*To be done:*
Reproduce every one of the following entries character for character, keeping the lines in the order given.

──────── Data provided

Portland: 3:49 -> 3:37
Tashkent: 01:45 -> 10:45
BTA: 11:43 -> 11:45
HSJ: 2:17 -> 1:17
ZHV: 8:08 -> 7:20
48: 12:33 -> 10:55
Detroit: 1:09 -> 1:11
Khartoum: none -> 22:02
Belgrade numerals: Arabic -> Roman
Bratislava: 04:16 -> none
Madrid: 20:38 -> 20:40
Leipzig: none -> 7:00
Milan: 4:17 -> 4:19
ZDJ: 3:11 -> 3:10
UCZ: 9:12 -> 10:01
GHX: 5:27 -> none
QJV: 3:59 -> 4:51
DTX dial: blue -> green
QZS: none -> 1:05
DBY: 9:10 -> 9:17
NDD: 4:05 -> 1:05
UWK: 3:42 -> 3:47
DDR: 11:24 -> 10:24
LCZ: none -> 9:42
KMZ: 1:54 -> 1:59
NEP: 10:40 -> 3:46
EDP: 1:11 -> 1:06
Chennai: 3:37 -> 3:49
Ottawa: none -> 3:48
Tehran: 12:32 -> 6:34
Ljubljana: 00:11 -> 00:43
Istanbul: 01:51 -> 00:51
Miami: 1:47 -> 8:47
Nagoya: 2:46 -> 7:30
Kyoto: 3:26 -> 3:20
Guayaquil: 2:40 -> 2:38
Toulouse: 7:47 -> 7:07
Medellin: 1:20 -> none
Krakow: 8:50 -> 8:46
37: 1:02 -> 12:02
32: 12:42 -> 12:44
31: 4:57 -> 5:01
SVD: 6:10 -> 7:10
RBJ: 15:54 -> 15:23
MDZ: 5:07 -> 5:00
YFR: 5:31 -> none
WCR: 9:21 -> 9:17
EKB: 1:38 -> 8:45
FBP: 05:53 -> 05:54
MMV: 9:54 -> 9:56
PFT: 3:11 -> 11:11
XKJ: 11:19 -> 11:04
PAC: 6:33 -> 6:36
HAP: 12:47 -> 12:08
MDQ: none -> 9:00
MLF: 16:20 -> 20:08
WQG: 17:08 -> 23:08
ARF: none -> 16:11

────────────────

*Answer in full:*
Portland: 3:49 -> 3:37
Tashkent: 01:45 -> 10:45
BTA: 11:43 -> 11:45
HSJ: 2:17 -> 1:17
ZHV: 8:08 -> 7:20
48: 12:33 -> 10:55
Detroit: 1:09 -> 1:11
Khartoum: none -> 22:02
Belgrade numerals: Arabic -> Roman
Bratislava: 04:16 -> none
Madrid: 20:38 -> 20:40
Leipzig: none -> 7:00
Milan: 4:17 -> 4:19
ZDJ: 3:11 -> 3:10
UCZ: 9:12 -> 10:01
GHX: 5:27 -> none
QJV: 3:59 -> 4:51
DTX dial: blue -> green
QZS: none -> 1:05
DBY: 9:10 -> 9:17
NDD: 4:05 -> 1:05
UWK: 3:42 -> 3:47
DDR: 11:24 -> 10:24
LCZ: none -> 9:42
KMZ: 1:54 -> 1:59
NEP: 10:40 -> 3:46
EDP: 1:11 -> 1:06
Chennai: 3:37 -> 3:49
Ottawa: none -> 3:48
Tehran: 12:32 -> 6:34
Ljubljana: 00:11 -> 00:43
Istanbul: 01:51 -> 00:51
Miami: 1:47 -> 8:47
Nagoya: 2:46 -> 7:30
Kyoto: 3:26 -> 3:20
Guayaquil: 2:40 -> 2:38
Toulouse: 7:47 -> 7:07
Medellin: 1:20 -> none
Krakow: 8:50 -> 8:46
37: 1:02 -> 12:02
32: 12:42 -> 12:44
31: 4:57 -> 5:01
SVD: 6:10 -> 7:10
RBJ: 15:54 -> 15:23
MDZ: 5:07 -> 5:00
YFR: 5:31 -> none
WCR: 9:21 -> 9:17
EKB: 1:38 -> 8:45
FBP: 05:53 -> 05:54
MMV: 9:54 -> 9:56
PFT: 3:11 -> 11:11
XKJ: 11:19 -> 11:04
PAC: 6:33 -> 6:36
HAP: 12:47 -> 12:08
MDQ: none -> 9:00
MLF: 16:20 -> 20:08
WQG: 17:08 -> 23:08
ARF: none -> 16:11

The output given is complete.